◆ PROBLEM TO SOLVE
Repeat exactly, and only, the lines from the one holding "AUDIO1 pin RX: D11 -> TX" through the last line of the records below.

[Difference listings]
___
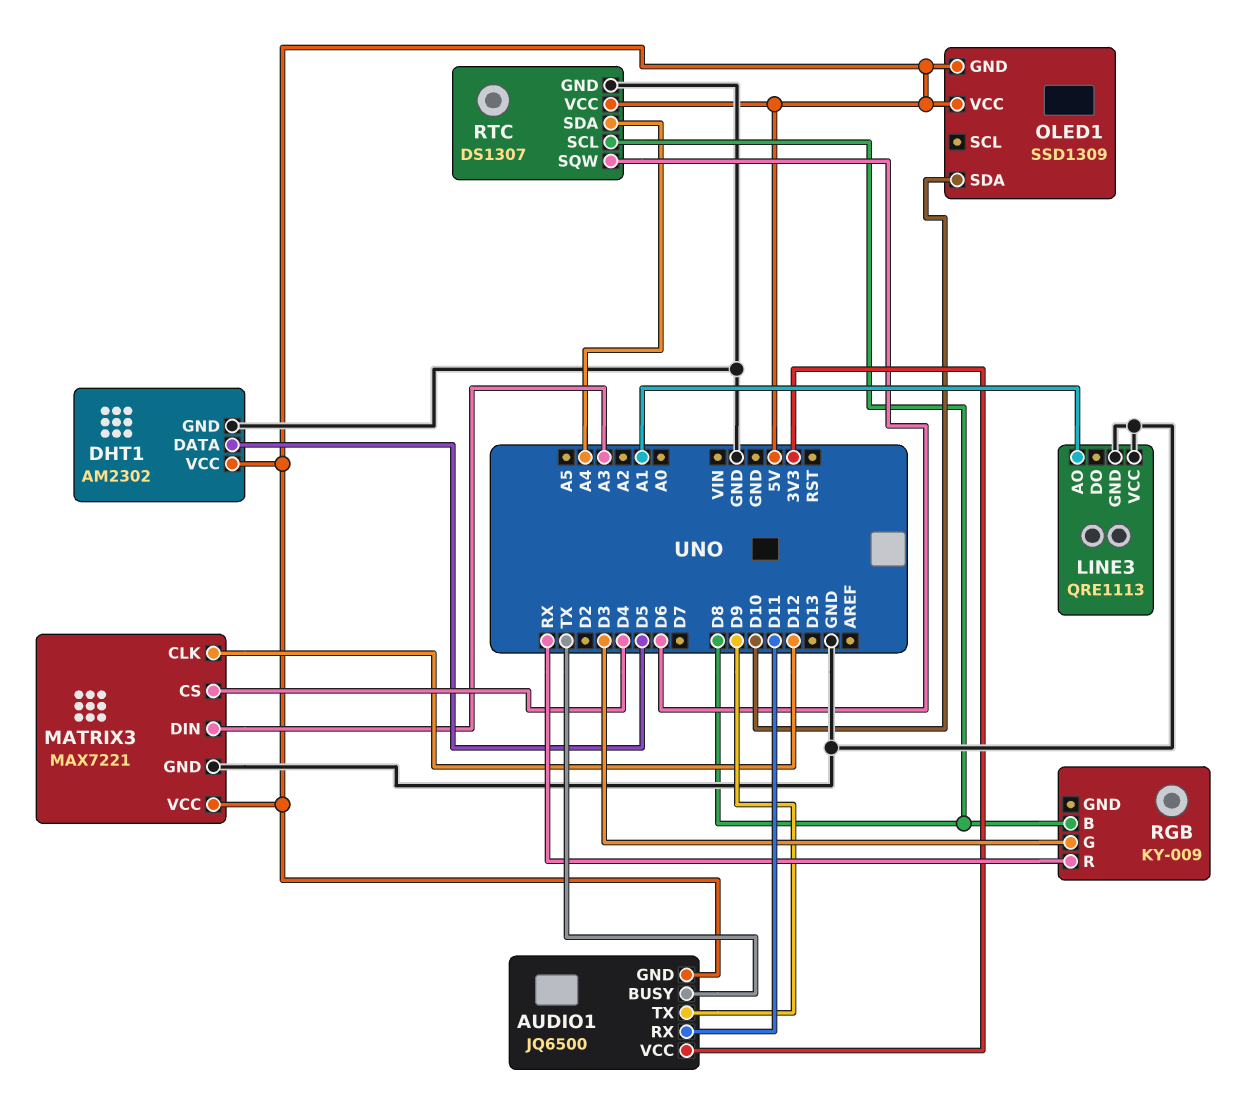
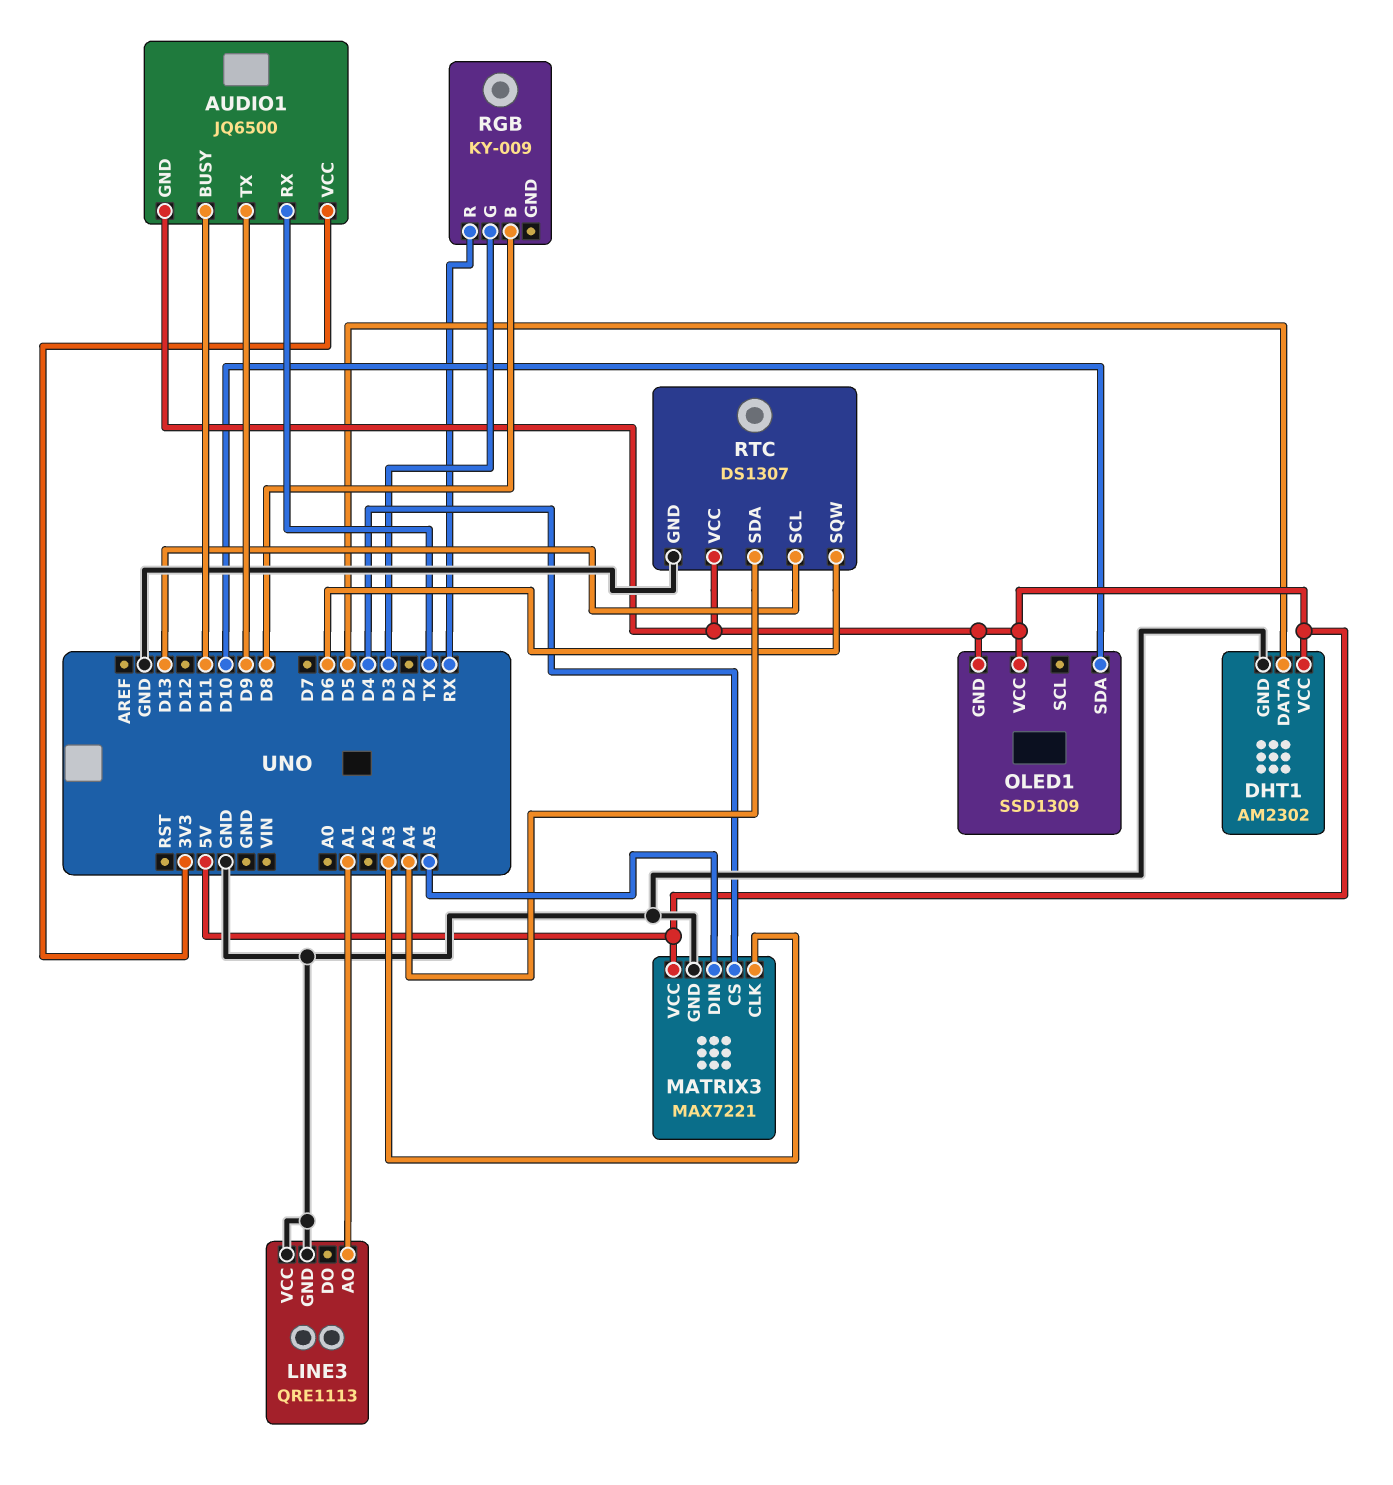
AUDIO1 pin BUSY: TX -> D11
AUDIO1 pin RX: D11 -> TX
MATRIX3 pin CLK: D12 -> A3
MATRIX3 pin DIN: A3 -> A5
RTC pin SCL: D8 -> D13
___
◆ ANSWER SECTION
AUDIO1 pin RX: D11 -> TX
MATRIX3 pin CLK: D12 -> A3
MATRIX3 pin DIN: A3 -> A5
RTC pin SCL: D8 -> D13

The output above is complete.